[Stored entries]
━━━━━━━━━━━━━━━━━━━━
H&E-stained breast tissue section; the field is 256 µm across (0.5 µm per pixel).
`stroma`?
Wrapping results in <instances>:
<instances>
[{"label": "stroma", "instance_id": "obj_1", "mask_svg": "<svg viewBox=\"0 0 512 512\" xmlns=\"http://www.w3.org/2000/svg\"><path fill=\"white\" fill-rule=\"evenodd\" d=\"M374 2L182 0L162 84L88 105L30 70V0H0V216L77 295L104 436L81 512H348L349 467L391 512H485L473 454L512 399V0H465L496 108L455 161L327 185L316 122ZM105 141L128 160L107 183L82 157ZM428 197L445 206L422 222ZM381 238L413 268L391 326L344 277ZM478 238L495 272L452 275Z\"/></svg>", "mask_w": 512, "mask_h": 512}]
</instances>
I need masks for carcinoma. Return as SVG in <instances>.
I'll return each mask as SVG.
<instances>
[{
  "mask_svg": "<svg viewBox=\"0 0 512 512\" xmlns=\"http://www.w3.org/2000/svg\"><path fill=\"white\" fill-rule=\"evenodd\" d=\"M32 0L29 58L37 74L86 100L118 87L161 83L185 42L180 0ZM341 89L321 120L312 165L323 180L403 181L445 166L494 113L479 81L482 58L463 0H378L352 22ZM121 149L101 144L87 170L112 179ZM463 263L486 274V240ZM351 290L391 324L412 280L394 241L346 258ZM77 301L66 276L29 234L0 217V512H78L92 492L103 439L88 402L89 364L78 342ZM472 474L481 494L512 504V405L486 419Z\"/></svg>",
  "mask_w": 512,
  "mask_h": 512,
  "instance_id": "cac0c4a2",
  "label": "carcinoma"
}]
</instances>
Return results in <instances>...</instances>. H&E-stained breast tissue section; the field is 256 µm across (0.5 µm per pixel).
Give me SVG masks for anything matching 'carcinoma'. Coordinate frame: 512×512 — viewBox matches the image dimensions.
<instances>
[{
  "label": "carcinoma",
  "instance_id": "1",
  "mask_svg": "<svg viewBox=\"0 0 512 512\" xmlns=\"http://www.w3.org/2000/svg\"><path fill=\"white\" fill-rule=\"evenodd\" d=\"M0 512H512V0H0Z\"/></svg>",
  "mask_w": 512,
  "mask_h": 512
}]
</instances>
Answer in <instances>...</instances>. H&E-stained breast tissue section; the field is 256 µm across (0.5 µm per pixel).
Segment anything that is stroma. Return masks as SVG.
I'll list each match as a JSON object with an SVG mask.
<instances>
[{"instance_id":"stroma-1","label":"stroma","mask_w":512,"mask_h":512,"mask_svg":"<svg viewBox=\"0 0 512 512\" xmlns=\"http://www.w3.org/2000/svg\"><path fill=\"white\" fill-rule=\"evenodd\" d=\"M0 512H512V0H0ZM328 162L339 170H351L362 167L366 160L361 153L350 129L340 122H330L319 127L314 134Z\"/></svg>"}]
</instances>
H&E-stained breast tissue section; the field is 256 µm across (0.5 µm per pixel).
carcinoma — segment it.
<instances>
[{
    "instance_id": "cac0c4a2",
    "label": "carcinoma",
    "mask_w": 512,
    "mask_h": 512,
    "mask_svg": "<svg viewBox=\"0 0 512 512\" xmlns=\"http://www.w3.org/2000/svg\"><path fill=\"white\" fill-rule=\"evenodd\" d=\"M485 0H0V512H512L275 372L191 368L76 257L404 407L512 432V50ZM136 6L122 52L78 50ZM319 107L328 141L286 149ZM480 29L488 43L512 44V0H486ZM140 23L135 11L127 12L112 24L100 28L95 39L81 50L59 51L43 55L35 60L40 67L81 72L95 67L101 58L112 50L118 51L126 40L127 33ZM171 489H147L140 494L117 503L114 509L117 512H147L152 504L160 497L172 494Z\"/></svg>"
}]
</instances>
━━━━━━━━━━━━━━━━━━━━
**Exercise:** Go through the entries and repeat each one exactly.

**Response to this task:**
H&E-stained breast tissue section; the field is 256 µm across (0.5 µm per pixel).
`stroma`?
Wrapping results in <instances>:
<instances>
[{"label": "stroma", "instance_id": "obj_1", "mask_svg": "<svg viewBox=\"0 0 512 512\" xmlns=\"http://www.w3.org/2000/svg\"><path fill=\"white\" fill-rule=\"evenodd\" d=\"M374 2L182 0L162 84L88 105L30 70V0H0V216L77 295L104 436L81 512H348L349 467L391 512H485L473 454L512 399V0H465L496 108L455 161L327 185L316 122ZM105 141L128 160L107 183L82 157ZM428 197L445 206L422 222ZM381 238L413 268L391 326L344 277ZM478 238L495 272L452 275Z\"/></svg>", "mask_w": 512, "mask_h": 512}]
</instances>
I need masks for carcinoma. Return as SVG in <instances>.
I'll return each mask as SVG.
<instances>
[{
  "mask_svg": "<svg viewBox=\"0 0 512 512\" xmlns=\"http://www.w3.org/2000/svg\"><path fill=\"white\" fill-rule=\"evenodd\" d=\"M32 0L29 58L37 74L86 100L118 87L161 83L185 42L180 0ZM341 89L321 120L312 165L323 180L403 181L445 166L494 113L479 81L482 58L463 0H378L352 22ZM121 149L101 144L87 170L112 179ZM463 263L486 274V240ZM351 290L391 324L412 280L394 241L346 258ZM77 301L66 276L29 234L0 217V512H78L92 492L103 439L88 402L89 364L78 342ZM472 474L481 494L512 504V405L486 419Z\"/></svg>",
  "mask_w": 512,
  "mask_h": 512,
  "instance_id": "cac0c4a2",
  "label": "carcinoma"
}]
</instances>
Return results in <instances>...</instances>. H&E-stained breast tissue section; the field is 256 µm across (0.5 µm per pixel).
Give me SVG masks for anything matching 'carcinoma'. Coordinate frame: 512×512 — viewBox matches the image dimensions.
<instances>
[{
  "label": "carcinoma",
  "instance_id": "1",
  "mask_svg": "<svg viewBox=\"0 0 512 512\" xmlns=\"http://www.w3.org/2000/svg\"><path fill=\"white\" fill-rule=\"evenodd\" d=\"M0 512H512V0H0Z\"/></svg>",
  "mask_w": 512,
  "mask_h": 512
}]
</instances>
Answer in <instances>...</instances>. H&E-stained breast tissue section; the field is 256 µm across (0.5 µm per pixel).
Segment anything that is stroma. Return masks as SVG.
I'll list each match as a JSON object with an SVG mask.
<instances>
[{"instance_id":"stroma-1","label":"stroma","mask_w":512,"mask_h":512,"mask_svg":"<svg viewBox=\"0 0 512 512\" xmlns=\"http://www.w3.org/2000/svg\"><path fill=\"white\" fill-rule=\"evenodd\" d=\"M0 512H512V0H0ZM328 162L339 170H351L362 167L366 160L361 153L350 129L340 122H330L319 127L314 134Z\"/></svg>"}]
</instances>
H&E-stained breast tissue section; the field is 256 µm across (0.5 µm per pixel).
carcinoma — segment it.
<instances>
[{
    "instance_id": "cac0c4a2",
    "label": "carcinoma",
    "mask_w": 512,
    "mask_h": 512,
    "mask_svg": "<svg viewBox=\"0 0 512 512\" xmlns=\"http://www.w3.org/2000/svg\"><path fill=\"white\" fill-rule=\"evenodd\" d=\"M485 0H0V512H512L275 372L191 368L76 257L404 407L512 432V50ZM136 6L122 52L78 50ZM319 107L328 141L286 149ZM480 29L488 43L512 44V0H486ZM140 23L135 11L127 12L112 24L100 28L95 39L81 50L59 51L43 55L35 60L40 67L81 72L95 67L101 58L112 50L118 51L126 40L127 33ZM171 489H147L140 494L117 503L114 509L117 512H147L152 504L160 497L172 494Z\"/></svg>"
}]
</instances>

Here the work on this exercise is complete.